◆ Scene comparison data
Content starts

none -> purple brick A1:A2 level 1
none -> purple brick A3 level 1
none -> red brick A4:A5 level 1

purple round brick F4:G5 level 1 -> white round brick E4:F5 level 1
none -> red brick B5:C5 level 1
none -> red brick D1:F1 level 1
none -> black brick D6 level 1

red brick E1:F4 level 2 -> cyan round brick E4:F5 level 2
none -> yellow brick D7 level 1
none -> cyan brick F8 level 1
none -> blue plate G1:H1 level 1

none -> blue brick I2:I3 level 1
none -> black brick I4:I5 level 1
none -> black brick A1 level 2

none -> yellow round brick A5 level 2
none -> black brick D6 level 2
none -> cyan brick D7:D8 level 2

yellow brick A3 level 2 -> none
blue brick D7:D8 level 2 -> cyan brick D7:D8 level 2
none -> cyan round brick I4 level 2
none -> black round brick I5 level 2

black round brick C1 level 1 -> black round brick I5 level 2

Content ends
Content starts

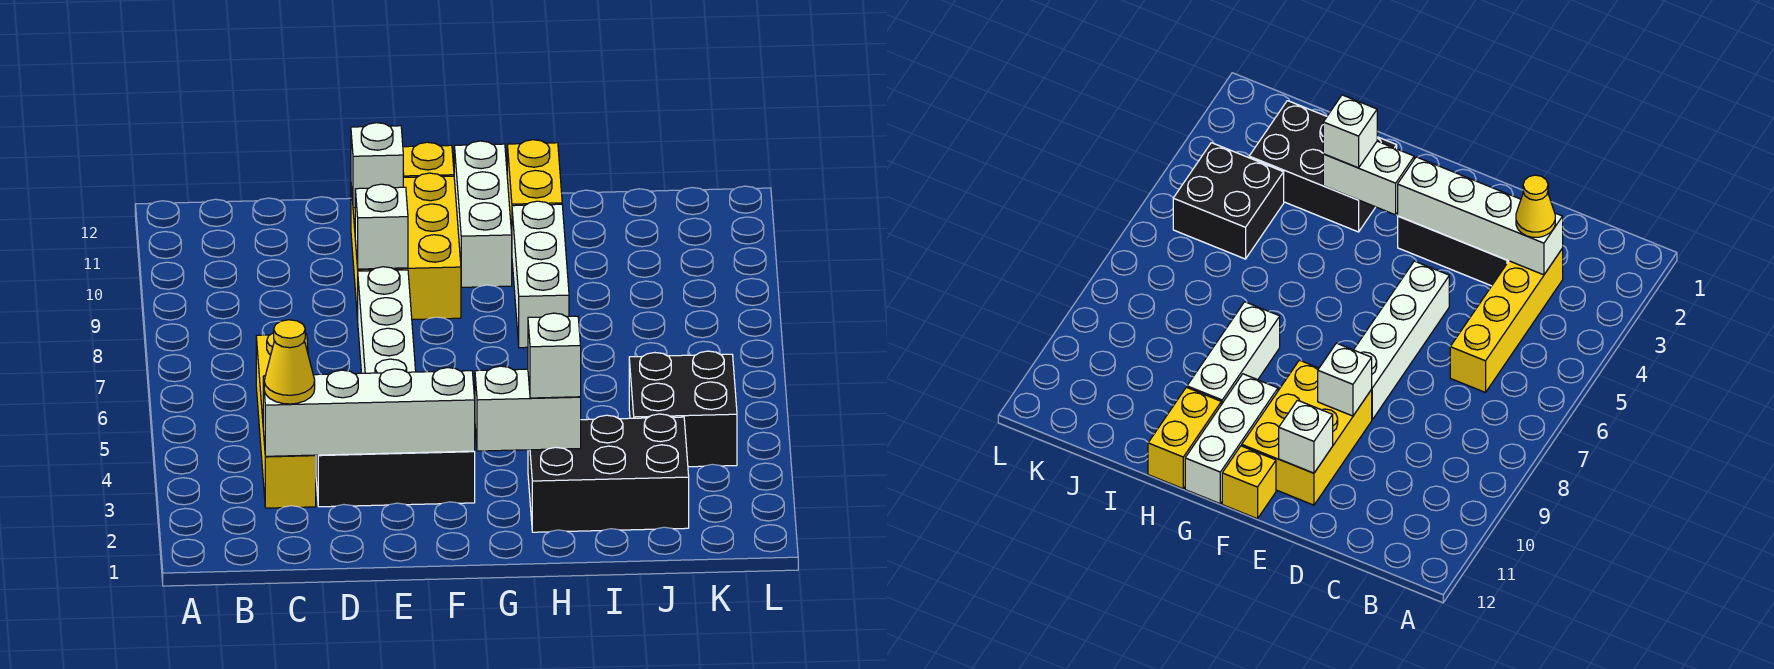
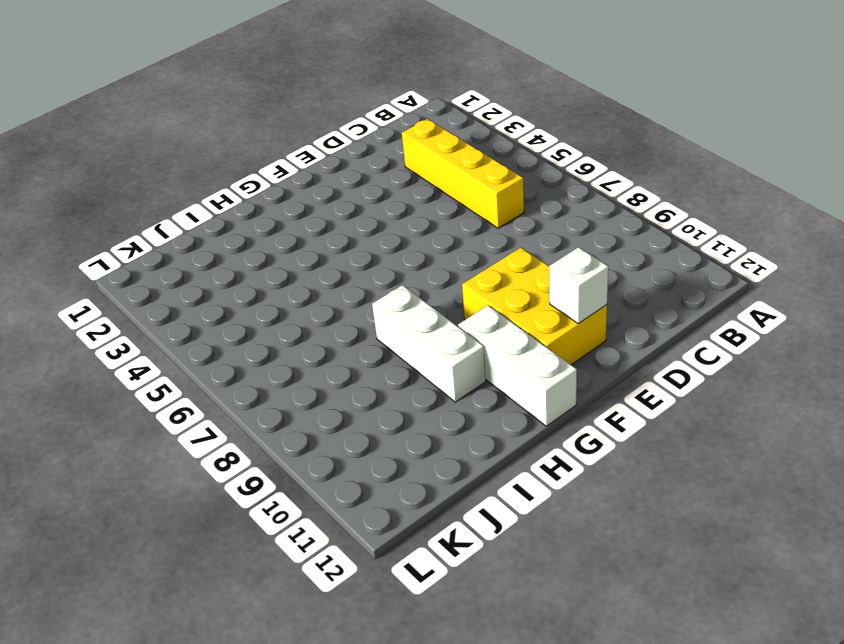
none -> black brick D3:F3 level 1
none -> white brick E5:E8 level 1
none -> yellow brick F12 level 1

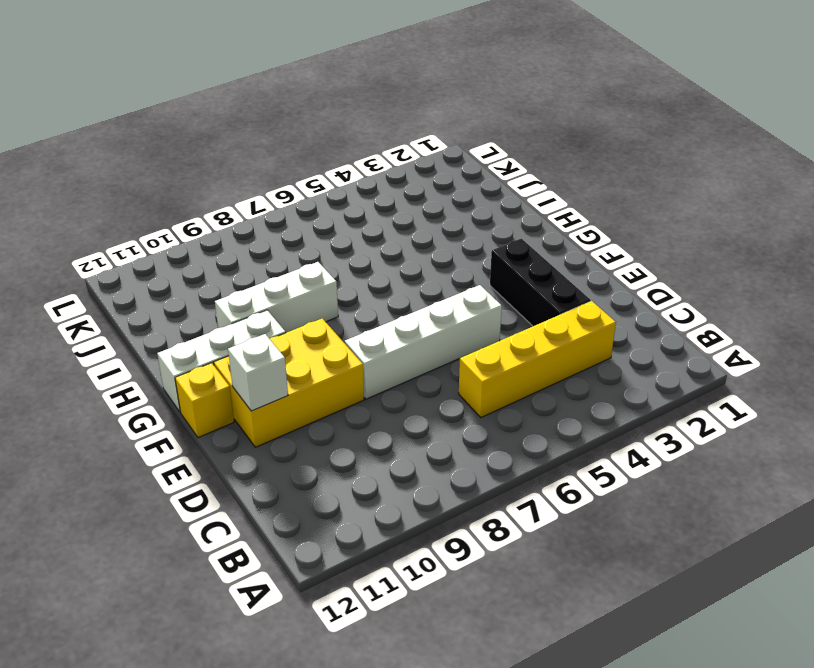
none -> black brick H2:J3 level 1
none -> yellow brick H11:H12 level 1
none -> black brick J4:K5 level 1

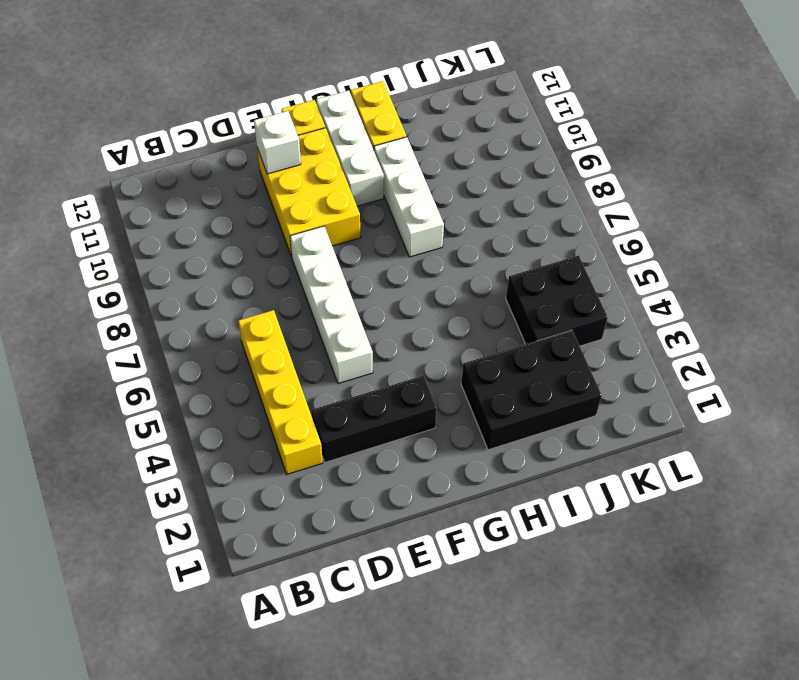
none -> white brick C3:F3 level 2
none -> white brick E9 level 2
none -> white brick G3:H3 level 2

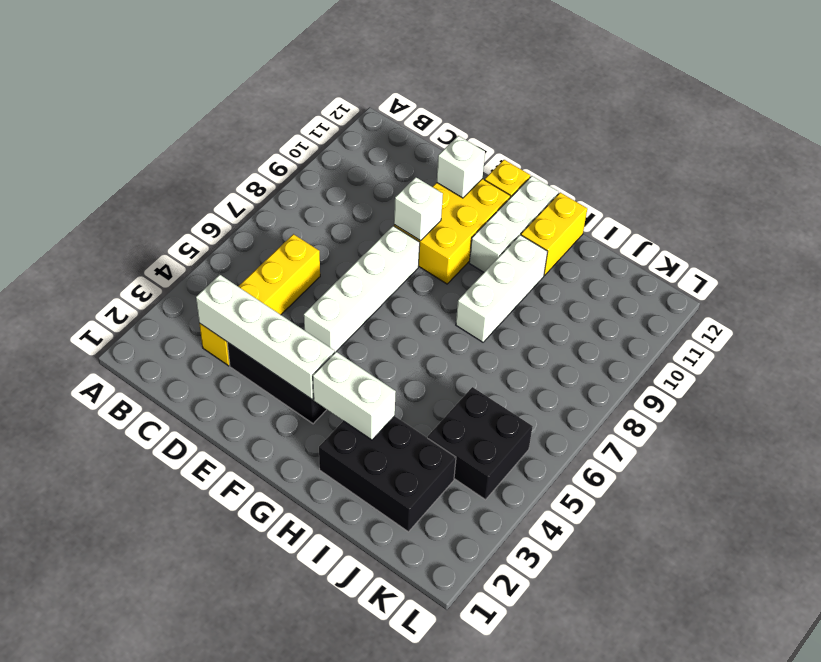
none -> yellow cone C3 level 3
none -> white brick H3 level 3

Content ends
Content starts

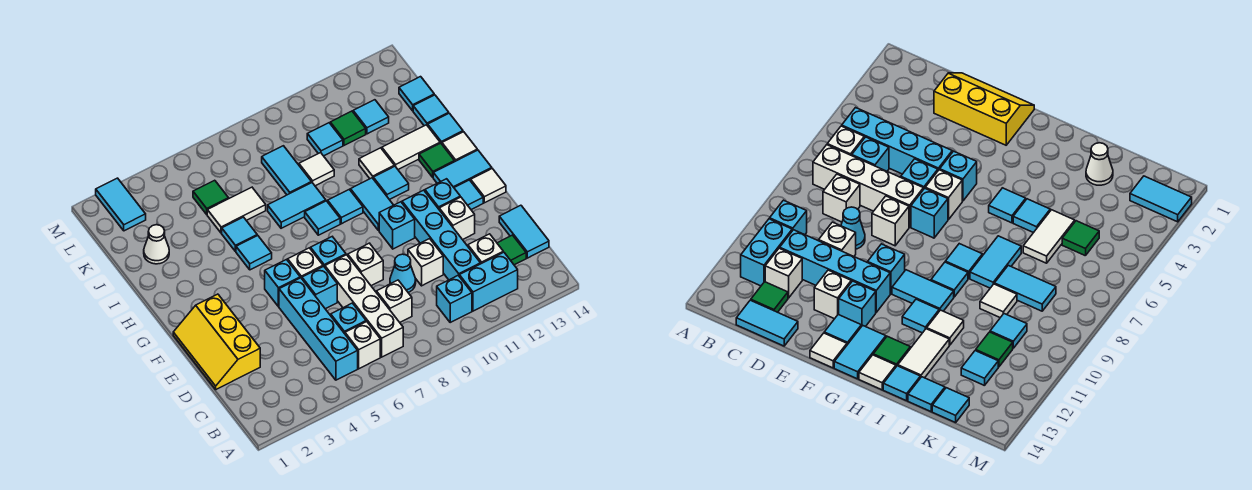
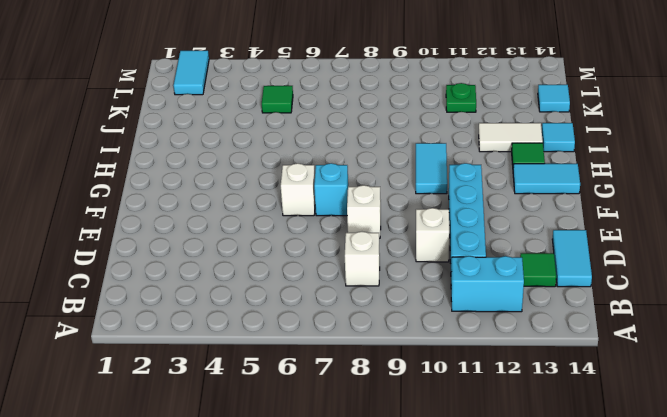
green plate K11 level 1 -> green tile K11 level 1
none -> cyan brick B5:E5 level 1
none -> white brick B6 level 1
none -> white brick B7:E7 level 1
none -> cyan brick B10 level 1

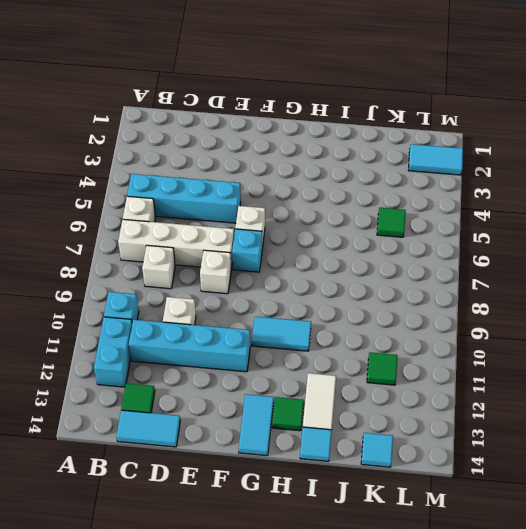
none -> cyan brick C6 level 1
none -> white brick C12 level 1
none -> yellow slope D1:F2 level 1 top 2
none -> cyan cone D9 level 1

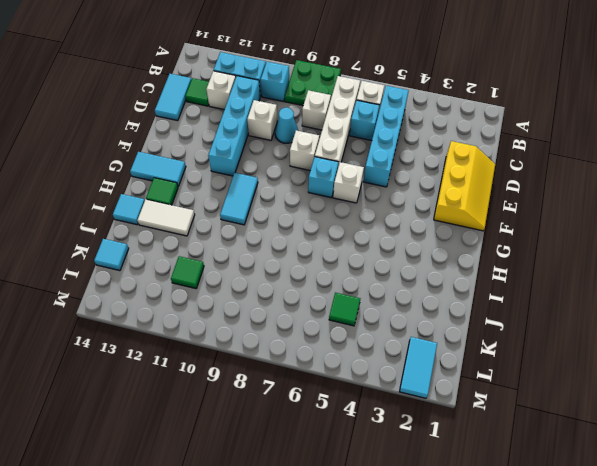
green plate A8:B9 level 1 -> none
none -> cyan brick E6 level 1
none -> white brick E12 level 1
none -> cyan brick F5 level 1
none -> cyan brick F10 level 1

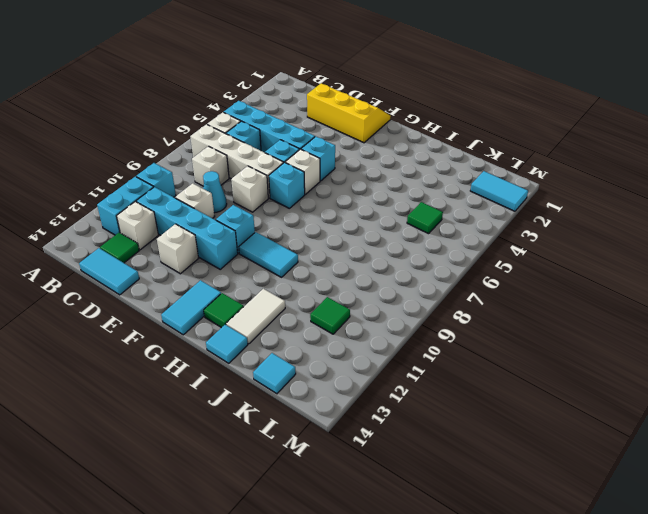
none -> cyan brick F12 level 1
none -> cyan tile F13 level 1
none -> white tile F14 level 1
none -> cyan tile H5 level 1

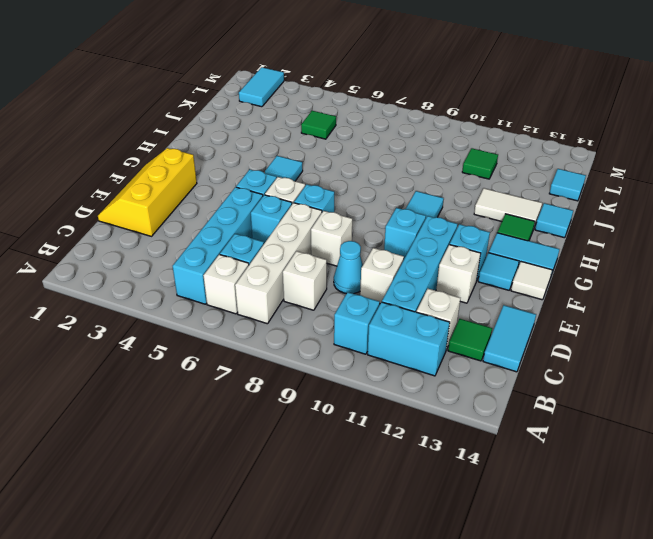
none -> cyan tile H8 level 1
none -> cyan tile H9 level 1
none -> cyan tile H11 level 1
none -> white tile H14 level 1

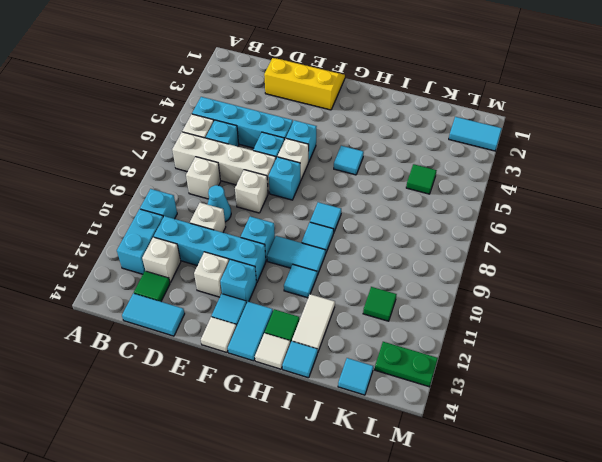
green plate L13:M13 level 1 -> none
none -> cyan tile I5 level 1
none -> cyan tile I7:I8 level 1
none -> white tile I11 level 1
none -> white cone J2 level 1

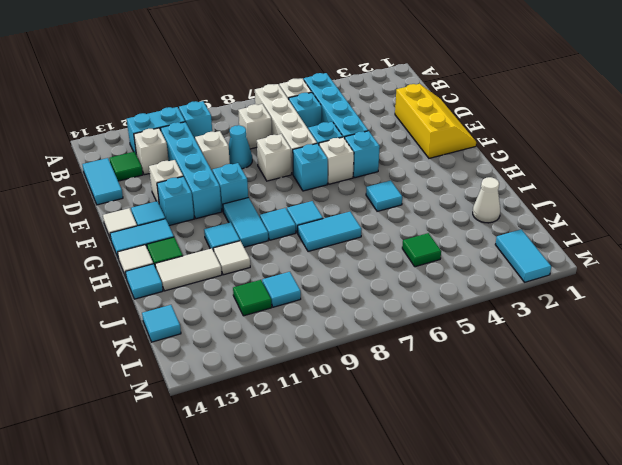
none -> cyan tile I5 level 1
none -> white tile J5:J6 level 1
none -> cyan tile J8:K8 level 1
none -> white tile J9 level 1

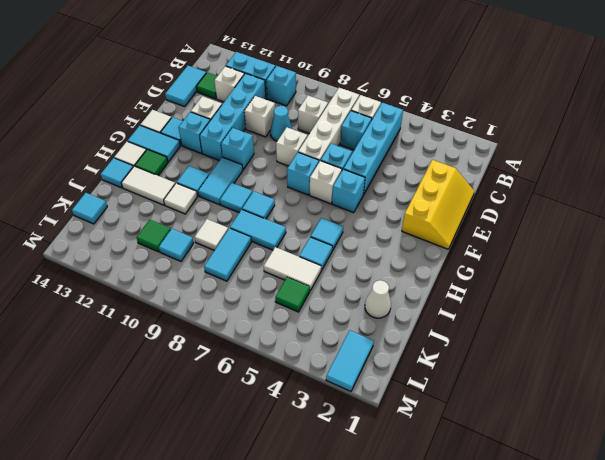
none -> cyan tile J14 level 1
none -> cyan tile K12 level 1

Content ends

◆ Exercise aim
In the records above, find each line that mentions the word "plate", and copy it.

◆ Answer to this task
none -> blue plate G1:H1 level 1
green plate K11 level 1 -> green tile K11 level 1
green plate A8:B9 level 1 -> none
green plate L13:M13 level 1 -> none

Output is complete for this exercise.